Starting at the first line of the data below, repeat each line word for word up to and including the line with "brown cube: 2 -> 0".

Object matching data

┄┄┄┄┄┄

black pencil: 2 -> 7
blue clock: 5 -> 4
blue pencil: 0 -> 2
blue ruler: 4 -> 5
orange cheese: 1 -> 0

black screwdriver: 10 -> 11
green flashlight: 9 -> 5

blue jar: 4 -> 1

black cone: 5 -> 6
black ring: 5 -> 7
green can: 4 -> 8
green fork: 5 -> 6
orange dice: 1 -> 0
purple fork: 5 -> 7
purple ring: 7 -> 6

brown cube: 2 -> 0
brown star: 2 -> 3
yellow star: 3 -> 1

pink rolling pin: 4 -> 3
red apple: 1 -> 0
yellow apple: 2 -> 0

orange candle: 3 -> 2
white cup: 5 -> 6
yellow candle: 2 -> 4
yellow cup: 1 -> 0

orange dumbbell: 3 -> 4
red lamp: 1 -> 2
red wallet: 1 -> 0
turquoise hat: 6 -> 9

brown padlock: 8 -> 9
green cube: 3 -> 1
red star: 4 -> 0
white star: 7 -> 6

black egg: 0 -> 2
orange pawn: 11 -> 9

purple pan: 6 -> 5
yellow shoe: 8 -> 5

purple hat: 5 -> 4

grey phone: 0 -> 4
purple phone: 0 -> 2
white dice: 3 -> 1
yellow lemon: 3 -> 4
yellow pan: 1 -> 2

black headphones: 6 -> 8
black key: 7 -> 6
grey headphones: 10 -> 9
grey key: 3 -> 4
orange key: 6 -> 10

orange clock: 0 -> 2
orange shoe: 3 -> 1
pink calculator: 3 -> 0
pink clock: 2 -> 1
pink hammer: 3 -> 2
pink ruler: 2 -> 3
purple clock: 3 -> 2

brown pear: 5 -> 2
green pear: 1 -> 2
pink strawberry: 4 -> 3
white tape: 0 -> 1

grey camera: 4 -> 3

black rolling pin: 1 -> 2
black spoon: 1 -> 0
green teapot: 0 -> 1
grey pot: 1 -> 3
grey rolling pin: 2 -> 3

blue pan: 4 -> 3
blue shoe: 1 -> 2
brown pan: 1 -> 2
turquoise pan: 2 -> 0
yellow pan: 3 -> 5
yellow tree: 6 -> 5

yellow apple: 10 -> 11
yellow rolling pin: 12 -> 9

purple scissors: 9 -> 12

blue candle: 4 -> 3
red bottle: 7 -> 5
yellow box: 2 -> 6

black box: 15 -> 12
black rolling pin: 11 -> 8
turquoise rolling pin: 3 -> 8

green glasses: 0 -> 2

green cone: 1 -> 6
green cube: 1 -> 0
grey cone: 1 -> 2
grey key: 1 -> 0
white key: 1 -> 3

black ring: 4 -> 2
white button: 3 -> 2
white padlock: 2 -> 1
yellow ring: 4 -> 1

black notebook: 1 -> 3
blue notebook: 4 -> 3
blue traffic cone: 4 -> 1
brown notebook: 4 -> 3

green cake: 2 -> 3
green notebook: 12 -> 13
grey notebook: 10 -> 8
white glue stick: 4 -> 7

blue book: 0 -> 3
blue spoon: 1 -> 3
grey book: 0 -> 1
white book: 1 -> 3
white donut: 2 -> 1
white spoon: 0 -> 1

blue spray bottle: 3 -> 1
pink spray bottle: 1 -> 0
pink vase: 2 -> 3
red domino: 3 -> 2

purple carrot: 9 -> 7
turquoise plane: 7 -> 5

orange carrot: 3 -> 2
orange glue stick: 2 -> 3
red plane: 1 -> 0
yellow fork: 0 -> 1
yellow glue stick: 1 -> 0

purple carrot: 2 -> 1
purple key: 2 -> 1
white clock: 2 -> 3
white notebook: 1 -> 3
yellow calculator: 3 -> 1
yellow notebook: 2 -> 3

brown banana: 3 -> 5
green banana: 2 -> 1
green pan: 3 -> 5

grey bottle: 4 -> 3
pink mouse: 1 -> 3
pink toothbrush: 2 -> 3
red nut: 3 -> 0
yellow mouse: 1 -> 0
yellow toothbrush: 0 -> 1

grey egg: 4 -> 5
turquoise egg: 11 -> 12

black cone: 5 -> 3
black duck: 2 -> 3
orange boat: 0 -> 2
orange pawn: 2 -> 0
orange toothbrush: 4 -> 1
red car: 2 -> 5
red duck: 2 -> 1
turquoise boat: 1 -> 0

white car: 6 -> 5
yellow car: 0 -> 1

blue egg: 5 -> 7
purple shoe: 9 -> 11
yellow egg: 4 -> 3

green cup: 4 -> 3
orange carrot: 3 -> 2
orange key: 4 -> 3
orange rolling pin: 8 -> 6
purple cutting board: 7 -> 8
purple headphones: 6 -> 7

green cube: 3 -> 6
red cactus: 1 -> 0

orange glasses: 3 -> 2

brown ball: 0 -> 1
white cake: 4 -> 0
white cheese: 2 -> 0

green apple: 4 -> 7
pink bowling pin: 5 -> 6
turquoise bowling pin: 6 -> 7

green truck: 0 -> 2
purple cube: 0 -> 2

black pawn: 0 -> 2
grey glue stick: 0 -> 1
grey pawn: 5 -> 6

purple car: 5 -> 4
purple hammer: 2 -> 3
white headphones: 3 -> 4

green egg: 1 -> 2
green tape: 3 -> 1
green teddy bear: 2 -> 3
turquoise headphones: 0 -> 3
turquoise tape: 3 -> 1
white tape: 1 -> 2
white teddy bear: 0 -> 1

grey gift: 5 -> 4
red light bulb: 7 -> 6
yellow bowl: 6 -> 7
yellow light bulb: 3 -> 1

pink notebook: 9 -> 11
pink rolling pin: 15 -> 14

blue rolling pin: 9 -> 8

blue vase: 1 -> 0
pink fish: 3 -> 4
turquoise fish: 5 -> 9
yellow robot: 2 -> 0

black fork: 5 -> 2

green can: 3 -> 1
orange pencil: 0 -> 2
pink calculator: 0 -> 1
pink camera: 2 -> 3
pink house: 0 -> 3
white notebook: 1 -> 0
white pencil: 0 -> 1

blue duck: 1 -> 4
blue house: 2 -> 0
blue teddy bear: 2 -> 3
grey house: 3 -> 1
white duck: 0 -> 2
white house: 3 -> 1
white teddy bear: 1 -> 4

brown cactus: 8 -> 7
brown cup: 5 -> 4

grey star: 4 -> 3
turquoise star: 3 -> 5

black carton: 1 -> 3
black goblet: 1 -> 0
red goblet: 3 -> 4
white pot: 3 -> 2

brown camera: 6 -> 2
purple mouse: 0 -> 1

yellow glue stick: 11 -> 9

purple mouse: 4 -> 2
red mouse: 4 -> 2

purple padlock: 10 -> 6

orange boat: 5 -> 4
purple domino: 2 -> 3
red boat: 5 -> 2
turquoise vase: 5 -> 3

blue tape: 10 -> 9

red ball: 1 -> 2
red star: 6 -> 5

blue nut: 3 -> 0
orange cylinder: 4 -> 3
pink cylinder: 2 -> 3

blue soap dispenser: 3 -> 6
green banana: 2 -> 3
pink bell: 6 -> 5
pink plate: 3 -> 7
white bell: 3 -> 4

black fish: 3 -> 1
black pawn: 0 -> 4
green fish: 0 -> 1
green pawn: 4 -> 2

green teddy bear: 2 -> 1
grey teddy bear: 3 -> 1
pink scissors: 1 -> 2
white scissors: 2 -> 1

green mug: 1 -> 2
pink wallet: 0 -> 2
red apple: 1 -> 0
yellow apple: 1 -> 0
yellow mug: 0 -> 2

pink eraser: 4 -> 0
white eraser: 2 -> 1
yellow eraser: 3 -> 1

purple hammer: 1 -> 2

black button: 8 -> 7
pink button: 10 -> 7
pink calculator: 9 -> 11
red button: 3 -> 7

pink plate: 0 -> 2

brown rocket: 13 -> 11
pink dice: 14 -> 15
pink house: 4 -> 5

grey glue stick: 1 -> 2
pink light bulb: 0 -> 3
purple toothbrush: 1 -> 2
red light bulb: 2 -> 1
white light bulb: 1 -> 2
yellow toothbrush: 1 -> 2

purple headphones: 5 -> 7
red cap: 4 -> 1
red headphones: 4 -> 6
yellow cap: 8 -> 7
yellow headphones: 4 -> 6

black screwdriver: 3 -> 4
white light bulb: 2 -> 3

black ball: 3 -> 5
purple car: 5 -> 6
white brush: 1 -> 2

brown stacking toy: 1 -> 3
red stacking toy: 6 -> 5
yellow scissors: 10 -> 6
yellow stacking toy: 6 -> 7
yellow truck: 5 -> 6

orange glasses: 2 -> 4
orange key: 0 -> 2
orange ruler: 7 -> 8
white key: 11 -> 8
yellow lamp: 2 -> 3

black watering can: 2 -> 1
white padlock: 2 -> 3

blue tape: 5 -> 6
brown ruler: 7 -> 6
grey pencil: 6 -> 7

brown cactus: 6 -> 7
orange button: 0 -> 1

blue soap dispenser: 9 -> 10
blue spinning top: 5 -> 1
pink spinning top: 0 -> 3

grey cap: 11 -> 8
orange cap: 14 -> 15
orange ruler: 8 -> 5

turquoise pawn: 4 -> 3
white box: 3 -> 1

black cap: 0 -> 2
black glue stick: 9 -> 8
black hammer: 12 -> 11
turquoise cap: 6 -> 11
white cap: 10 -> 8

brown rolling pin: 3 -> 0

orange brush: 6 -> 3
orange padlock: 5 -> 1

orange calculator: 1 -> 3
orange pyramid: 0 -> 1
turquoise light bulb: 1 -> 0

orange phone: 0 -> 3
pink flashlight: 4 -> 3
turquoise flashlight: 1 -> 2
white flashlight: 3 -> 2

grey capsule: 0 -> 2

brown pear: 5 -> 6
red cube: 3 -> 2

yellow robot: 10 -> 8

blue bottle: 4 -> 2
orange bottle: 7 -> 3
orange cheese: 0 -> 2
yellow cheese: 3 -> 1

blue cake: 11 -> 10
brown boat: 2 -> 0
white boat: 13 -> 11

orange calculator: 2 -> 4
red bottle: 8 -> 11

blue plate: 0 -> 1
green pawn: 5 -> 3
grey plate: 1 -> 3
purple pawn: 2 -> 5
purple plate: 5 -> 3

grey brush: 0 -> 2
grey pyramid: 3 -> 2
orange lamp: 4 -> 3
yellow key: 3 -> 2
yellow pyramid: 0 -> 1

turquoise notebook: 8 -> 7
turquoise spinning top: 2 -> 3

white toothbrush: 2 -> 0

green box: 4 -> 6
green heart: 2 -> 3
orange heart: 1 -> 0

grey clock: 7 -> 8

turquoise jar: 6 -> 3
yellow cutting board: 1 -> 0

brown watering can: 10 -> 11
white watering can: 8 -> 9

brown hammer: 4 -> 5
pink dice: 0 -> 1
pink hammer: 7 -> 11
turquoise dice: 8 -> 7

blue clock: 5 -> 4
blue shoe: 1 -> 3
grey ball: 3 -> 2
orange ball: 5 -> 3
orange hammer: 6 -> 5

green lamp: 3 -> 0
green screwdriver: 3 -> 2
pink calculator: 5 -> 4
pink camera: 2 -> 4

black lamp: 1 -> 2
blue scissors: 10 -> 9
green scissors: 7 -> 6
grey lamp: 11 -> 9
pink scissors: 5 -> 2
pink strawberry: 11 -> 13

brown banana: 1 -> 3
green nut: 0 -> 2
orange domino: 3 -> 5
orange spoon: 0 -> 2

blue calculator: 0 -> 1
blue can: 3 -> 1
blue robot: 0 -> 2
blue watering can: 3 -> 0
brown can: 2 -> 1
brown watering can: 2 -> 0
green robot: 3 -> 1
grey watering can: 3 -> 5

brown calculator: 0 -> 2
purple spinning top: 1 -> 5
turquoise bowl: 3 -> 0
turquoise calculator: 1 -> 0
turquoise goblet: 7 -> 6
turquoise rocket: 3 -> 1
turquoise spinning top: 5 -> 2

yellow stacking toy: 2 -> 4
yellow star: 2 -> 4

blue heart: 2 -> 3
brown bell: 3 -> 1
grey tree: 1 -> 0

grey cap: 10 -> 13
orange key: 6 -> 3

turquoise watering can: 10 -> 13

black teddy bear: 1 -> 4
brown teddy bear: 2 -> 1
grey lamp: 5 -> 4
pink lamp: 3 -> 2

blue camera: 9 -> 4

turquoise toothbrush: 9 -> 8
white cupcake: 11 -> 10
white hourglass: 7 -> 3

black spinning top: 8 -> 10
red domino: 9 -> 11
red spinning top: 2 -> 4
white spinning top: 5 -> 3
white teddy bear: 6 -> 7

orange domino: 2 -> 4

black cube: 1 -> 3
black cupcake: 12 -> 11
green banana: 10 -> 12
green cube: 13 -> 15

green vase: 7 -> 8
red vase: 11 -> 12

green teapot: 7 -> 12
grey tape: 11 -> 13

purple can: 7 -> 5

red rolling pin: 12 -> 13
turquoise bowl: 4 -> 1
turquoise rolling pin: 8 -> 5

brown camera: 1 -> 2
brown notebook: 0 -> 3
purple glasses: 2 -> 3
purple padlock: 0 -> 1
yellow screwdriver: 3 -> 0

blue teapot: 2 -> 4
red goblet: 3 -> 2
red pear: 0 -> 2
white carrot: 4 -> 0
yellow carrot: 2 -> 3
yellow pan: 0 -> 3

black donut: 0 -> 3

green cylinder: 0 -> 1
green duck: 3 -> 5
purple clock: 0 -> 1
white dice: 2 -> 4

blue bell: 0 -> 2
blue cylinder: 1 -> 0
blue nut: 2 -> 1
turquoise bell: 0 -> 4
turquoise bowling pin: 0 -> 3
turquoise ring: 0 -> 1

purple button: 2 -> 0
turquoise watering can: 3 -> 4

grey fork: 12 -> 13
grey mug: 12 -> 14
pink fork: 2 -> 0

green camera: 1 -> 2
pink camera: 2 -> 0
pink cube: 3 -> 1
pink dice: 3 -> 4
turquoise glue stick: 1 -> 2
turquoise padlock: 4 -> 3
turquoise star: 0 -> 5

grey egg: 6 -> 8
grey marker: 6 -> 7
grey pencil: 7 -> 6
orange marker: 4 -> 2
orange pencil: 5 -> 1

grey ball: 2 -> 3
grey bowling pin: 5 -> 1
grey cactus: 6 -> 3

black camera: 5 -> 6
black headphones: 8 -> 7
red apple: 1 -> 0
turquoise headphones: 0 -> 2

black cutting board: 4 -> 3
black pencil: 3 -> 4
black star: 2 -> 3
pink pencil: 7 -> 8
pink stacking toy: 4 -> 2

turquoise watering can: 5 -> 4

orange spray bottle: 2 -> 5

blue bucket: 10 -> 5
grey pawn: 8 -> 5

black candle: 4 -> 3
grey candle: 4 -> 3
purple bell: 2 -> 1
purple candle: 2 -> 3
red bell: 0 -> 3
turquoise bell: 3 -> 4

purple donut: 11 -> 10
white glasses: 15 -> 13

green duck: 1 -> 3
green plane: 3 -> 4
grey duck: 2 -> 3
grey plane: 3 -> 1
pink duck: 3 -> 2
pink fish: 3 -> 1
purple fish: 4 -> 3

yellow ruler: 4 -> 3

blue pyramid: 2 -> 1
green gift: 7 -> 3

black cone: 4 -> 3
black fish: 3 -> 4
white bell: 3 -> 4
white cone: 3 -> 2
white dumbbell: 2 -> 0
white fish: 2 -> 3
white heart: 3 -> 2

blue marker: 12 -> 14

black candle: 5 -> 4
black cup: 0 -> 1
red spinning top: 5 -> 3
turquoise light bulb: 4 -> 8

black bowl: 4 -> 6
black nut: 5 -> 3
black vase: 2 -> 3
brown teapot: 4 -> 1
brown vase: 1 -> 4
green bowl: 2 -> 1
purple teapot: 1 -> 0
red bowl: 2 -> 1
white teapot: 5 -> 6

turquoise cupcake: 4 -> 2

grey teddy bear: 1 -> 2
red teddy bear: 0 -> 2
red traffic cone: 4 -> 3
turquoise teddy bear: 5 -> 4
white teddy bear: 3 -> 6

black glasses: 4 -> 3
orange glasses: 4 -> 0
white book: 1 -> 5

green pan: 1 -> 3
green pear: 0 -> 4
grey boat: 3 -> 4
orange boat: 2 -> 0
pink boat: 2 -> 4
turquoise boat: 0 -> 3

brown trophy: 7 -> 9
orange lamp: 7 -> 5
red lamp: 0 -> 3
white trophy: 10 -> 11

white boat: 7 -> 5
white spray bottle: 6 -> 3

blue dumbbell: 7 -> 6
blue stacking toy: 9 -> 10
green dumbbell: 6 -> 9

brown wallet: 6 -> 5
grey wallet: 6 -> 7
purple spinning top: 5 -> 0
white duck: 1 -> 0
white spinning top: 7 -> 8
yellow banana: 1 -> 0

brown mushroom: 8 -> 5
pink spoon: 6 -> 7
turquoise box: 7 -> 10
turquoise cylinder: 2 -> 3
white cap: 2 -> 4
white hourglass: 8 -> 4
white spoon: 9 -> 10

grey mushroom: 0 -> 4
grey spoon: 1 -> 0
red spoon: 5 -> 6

┄┄┄┄┄┄

Finished task:
black pencil: 2 -> 7
blue clock: 5 -> 4
blue pencil: 0 -> 2
blue ruler: 4 -> 5
orange cheese: 1 -> 0

black screwdriver: 10 -> 11
green flashlight: 9 -> 5

blue jar: 4 -> 1

black cone: 5 -> 6
black ring: 5 -> 7
green can: 4 -> 8
green fork: 5 -> 6
orange dice: 1 -> 0
purple fork: 5 -> 7
purple ring: 7 -> 6

brown cube: 2 -> 0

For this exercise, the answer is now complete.